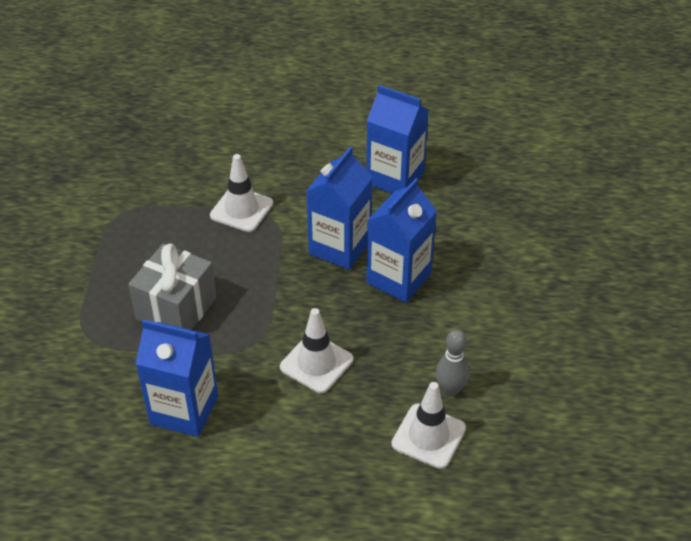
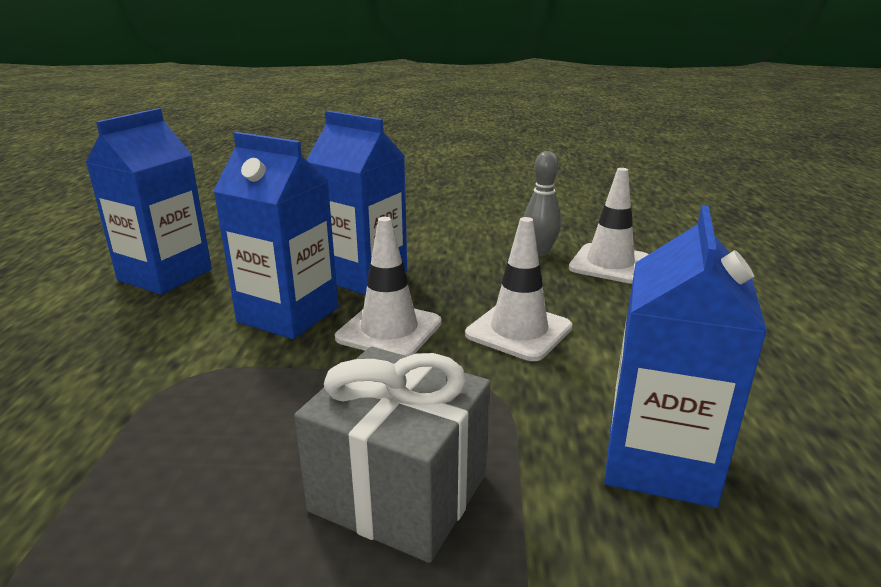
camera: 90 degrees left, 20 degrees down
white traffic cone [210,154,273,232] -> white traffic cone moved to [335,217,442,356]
= = =
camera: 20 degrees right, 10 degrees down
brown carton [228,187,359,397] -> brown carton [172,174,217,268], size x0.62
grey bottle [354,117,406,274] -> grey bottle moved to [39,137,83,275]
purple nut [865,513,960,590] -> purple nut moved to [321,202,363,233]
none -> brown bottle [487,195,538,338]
= = =
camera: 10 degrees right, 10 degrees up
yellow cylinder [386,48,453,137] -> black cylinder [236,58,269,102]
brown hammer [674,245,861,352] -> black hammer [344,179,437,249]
= = =
A single number is required: how many lines in the material hold the word "bottle".

*TASK RESULT*
2